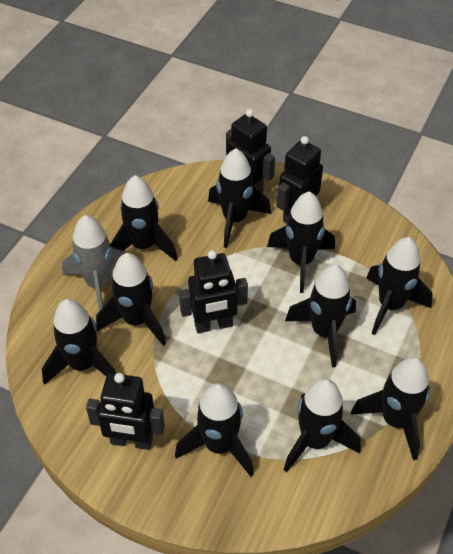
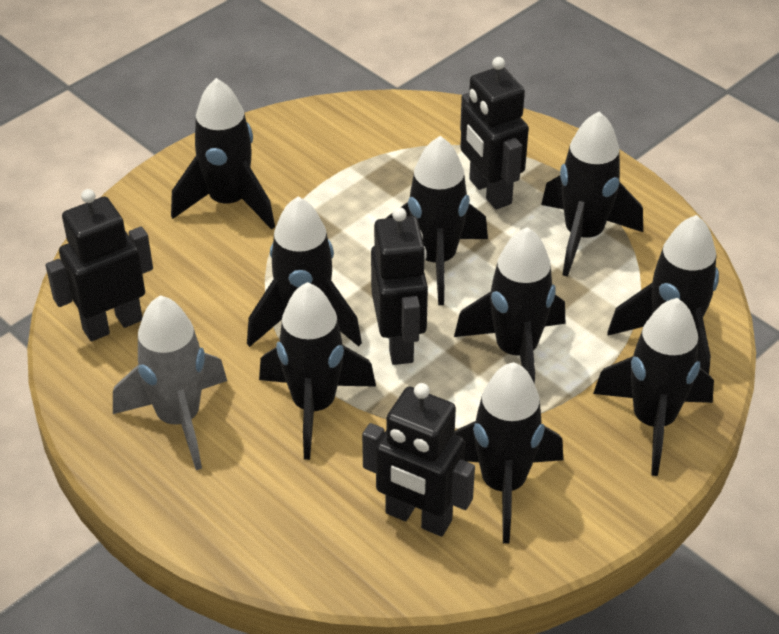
black rocket: 10 -> 9

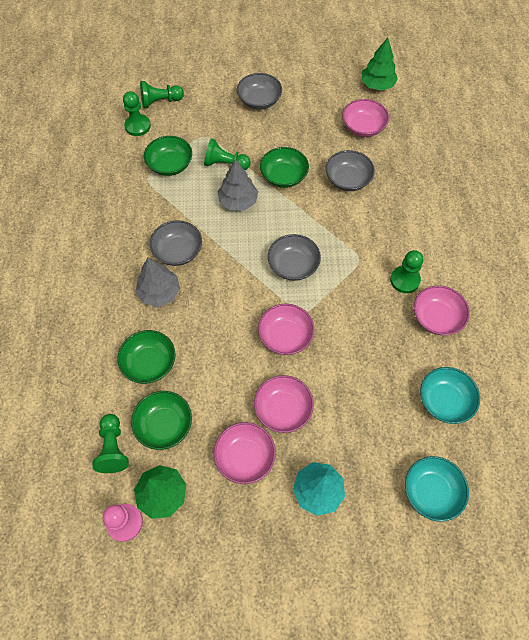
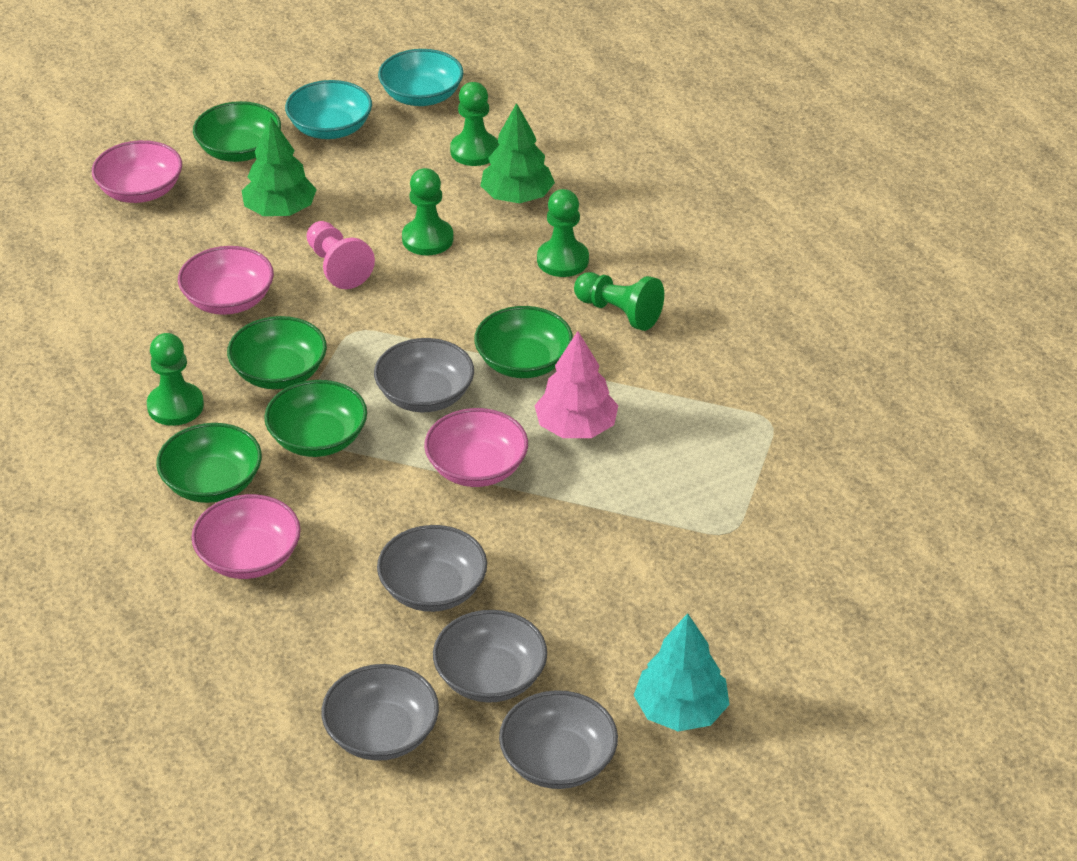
green bowl: 4 -> 5
grey bowl: 4 -> 5
grey tree: 2 -> 0
pink bowl: 5 -> 4
pink tree: 0 -> 1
☆ ☆ ☆
TASK ITEM: What lines above contain the word "bowl"? Please copy each one.

ANSWER SECTION:
green bowl: 4 -> 5
grey bowl: 4 -> 5
pink bowl: 5 -> 4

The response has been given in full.